## Scene edit records:
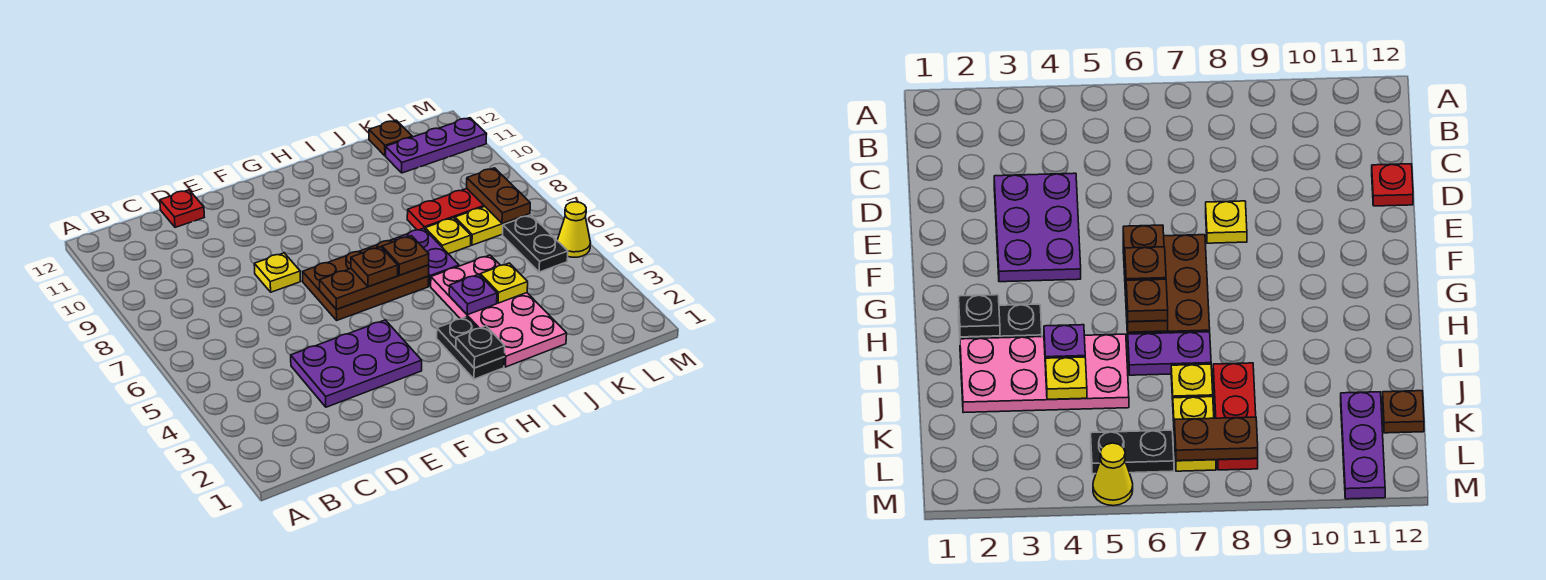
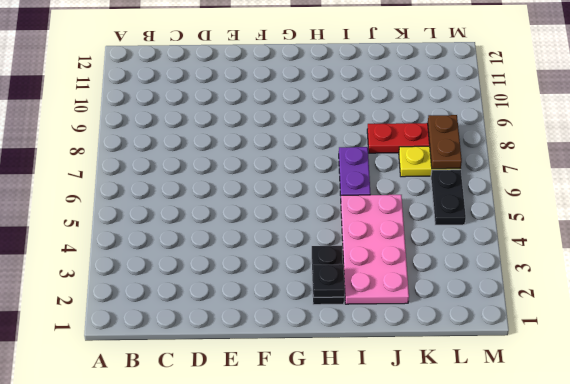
none -> purple plate D3:F4 level 1
none -> red plate D12 level 1
none -> yellow plate E8 level 1

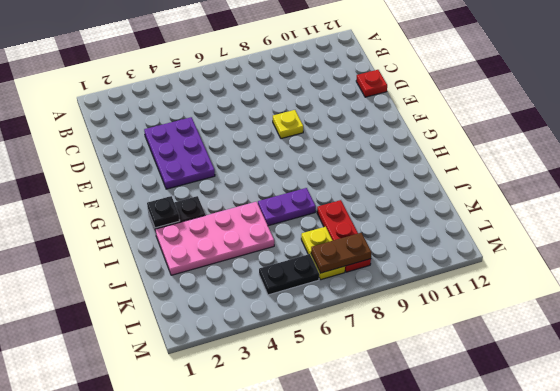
none -> brown plate F6:H7 level 1
none -> yellow plate J7 level 1
none -> purple plate K11:M11 level 1

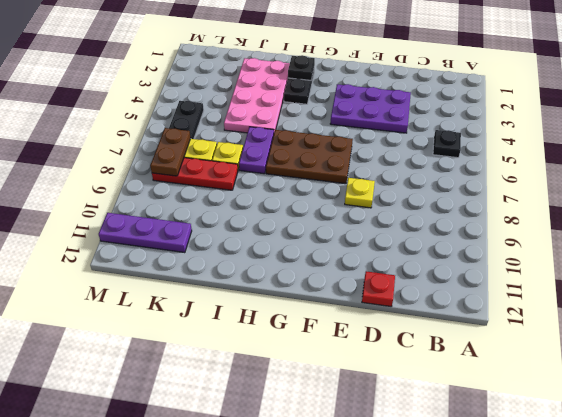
black plate B5 level 1 -> none
none -> brown plate K12 level 1
none -> yellow cone M5 level 1
none -> brown plate F6:H6 level 2

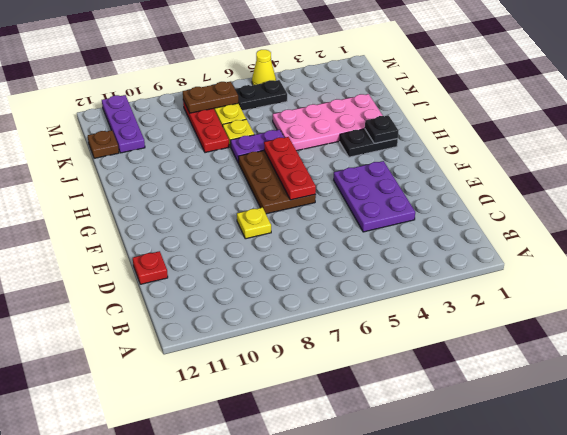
red plate F6:H6 level 2 -> brown plate F6:H6 level 2
none -> purple plate I4 level 2
none -> yellow plate J4 level 2
none -> brown plate G6 level 3

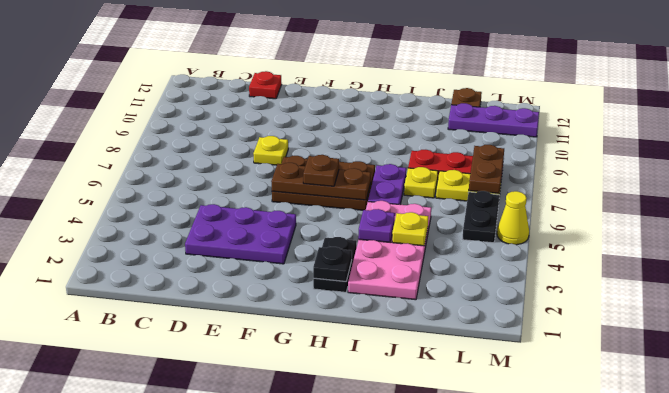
none -> brown plate H6 level 3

## DESCRIPTION OF THE TASK:
Beginning with the line that contains "none -> brown plate K12 level 1" and ending with the last line of the entries above, repeat each line exactly, but not the pictures.

## RESPONSE:
none -> brown plate K12 level 1
none -> yellow cone M5 level 1
none -> brown plate F6:H6 level 2

red plate F6:H6 level 2 -> brown plate F6:H6 level 2
none -> purple plate I4 level 2
none -> yellow plate J4 level 2
none -> brown plate G6 level 3

none -> brown plate H6 level 3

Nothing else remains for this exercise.